Search the listing below for the word "moved", and copy every line in which it turns up.
++++
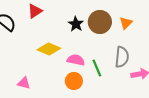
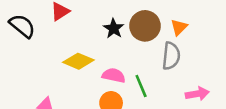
gray semicircle: (122, 57) -> (171, 56), moved

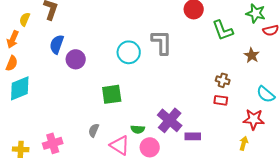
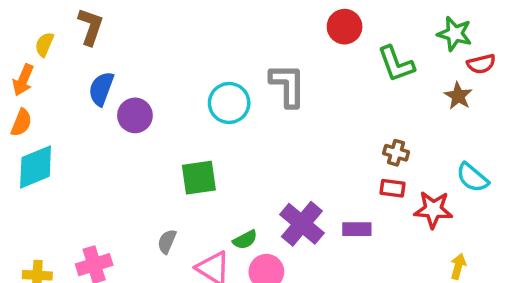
brown star: (252, 55) -> (458, 96), moved
red star: (254, 119) -> (433, 210), moved
green semicircle: (138, 129) -> (245, 240), turned -32
purple rectangle: (193, 136) -> (357, 229), moved
yellow arrow: (244, 143) -> (458, 266), moved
++++
**Exercise answer**
gray semicircle: (122, 57) -> (171, 56), moved
brown star: (252, 55) -> (458, 96), moved
red star: (254, 119) -> (433, 210), moved
purple rectangle: (193, 136) -> (357, 229), moved
yellow arrow: (244, 143) -> (458, 266), moved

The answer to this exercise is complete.